▶ _EXERCISE DETAILS_: Reproduce the entries word for word but drop every picture.

━━ INFORMATION PROVIDED

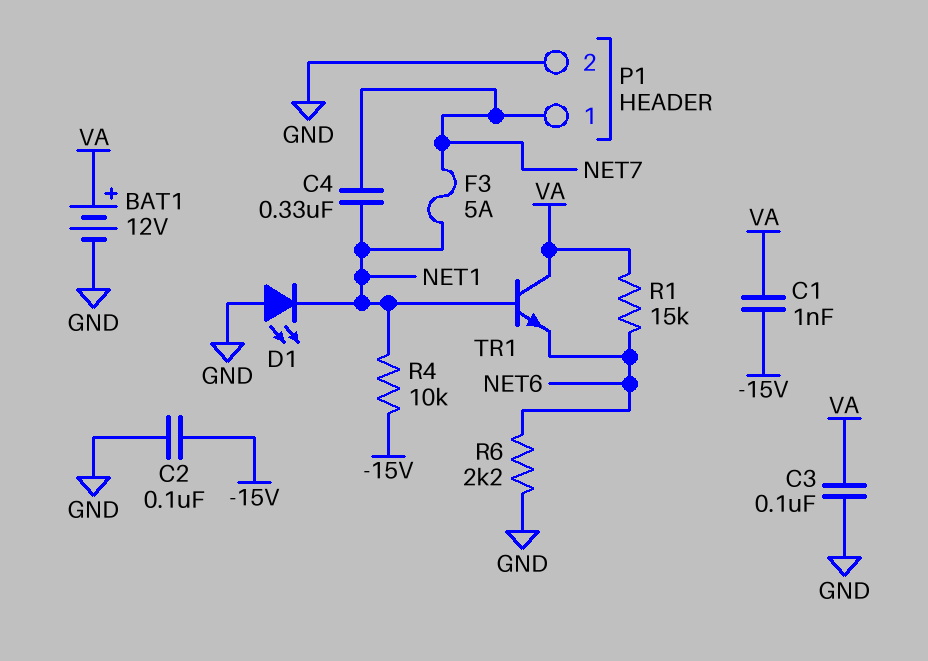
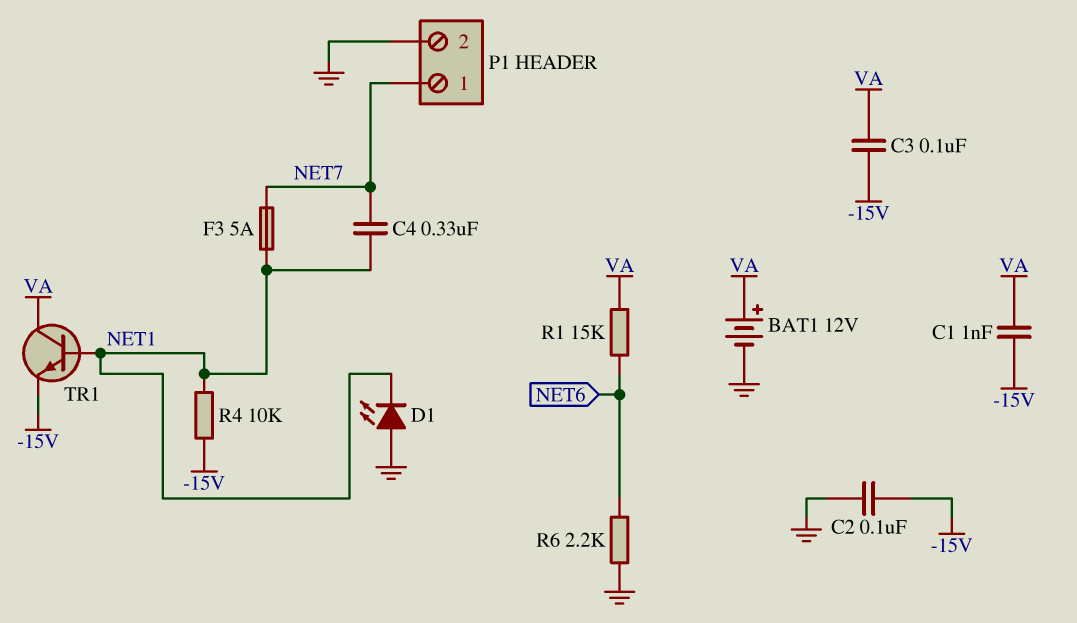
C3: 100nF (GND, VA) -> 100nF (-15V, VA)
TR1: NPN (B NET1, C VA, E NET6) -> NPN (B NET1, C VA, E -15V)

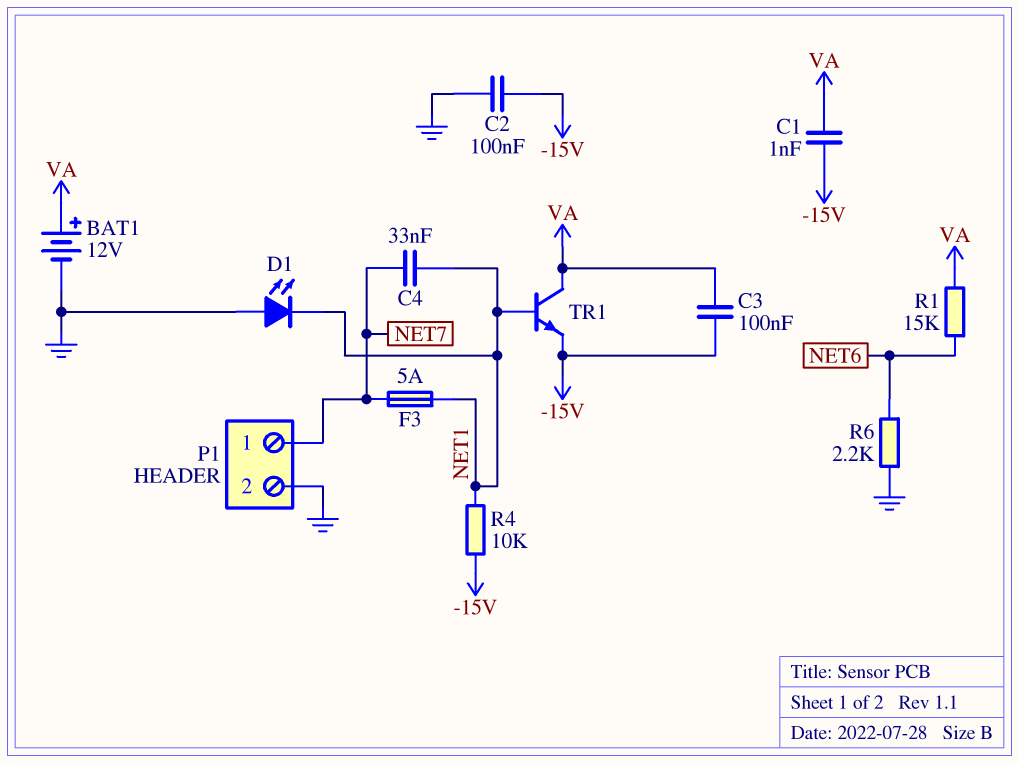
C4: 330nF (NET1, NET7) -> 33nF (NET1, NET7)

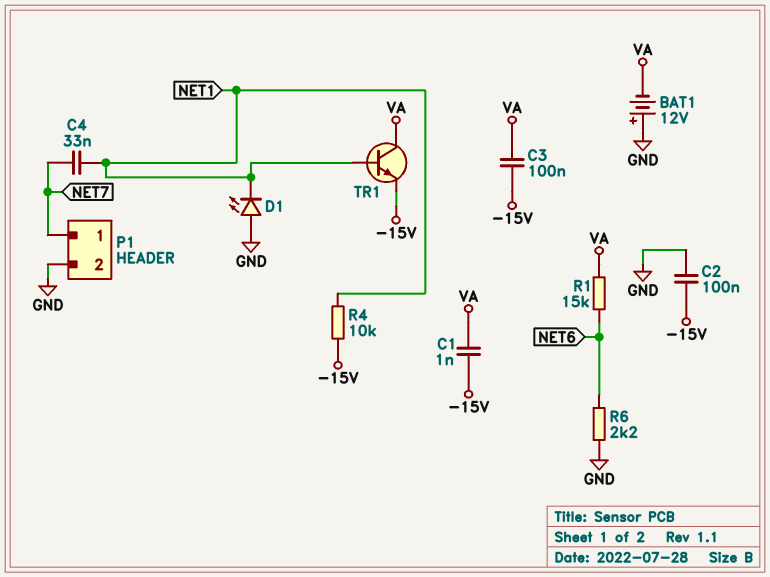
BAT1: 12V (plus VA, minus GND) -> 12V (plus GND, minus VA)
F3: 5A (NET1, NET7) -> none

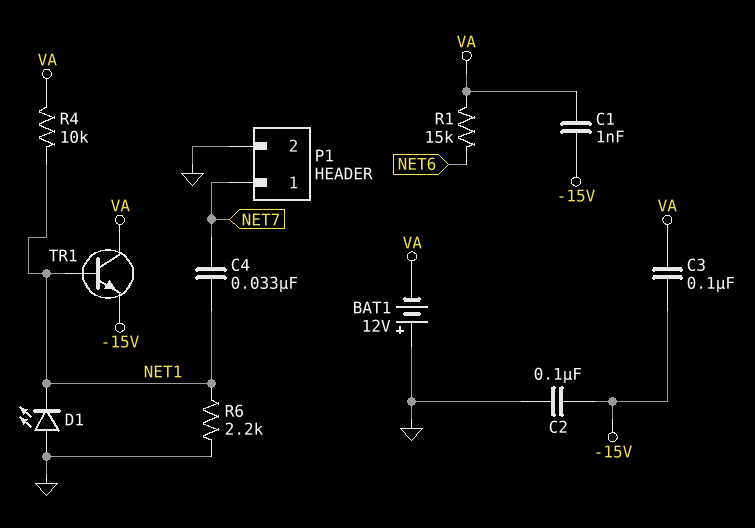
R4: 10k (-15V, NET1) -> 10k (NET1, VA)
R6: 2.2k (GND, NET6) -> 2.2k (GND, NET1)

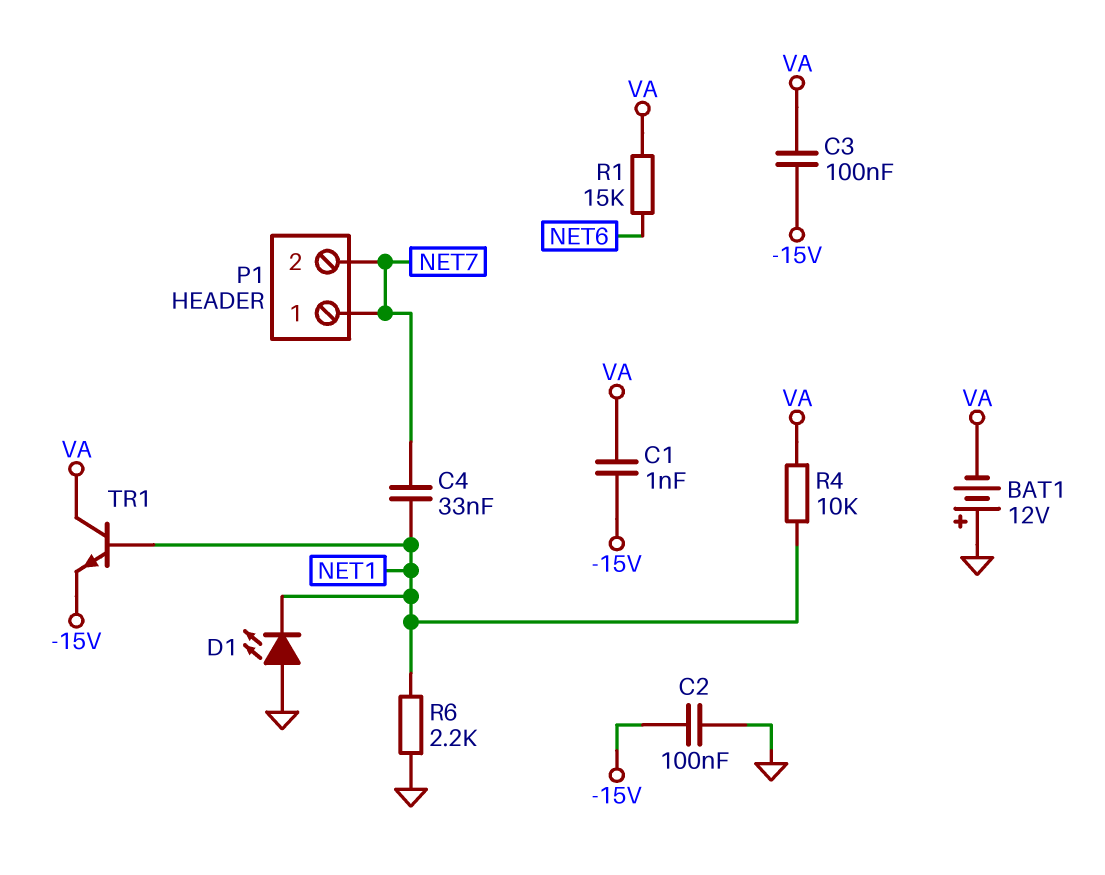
P1 pin 2: GND -> NET7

━━━━

▶ _ANSWER TO THIS EXERCISE_:
C3: 100nF (GND, VA) -> 100nF (-15V, VA)
TR1: NPN (B NET1, C VA, E NET6) -> NPN (B NET1, C VA, E -15V)

C4: 330nF (NET1, NET7) -> 33nF (NET1, NET7)

BAT1: 12V (plus VA, minus GND) -> 12V (plus GND, minus VA)
F3: 5A (NET1, NET7) -> none

R4: 10k (-15V, NET1) -> 10k (NET1, VA)
R6: 2.2k (GND, NET6) -> 2.2k (GND, NET1)

P1 pin 2: GND -> NET7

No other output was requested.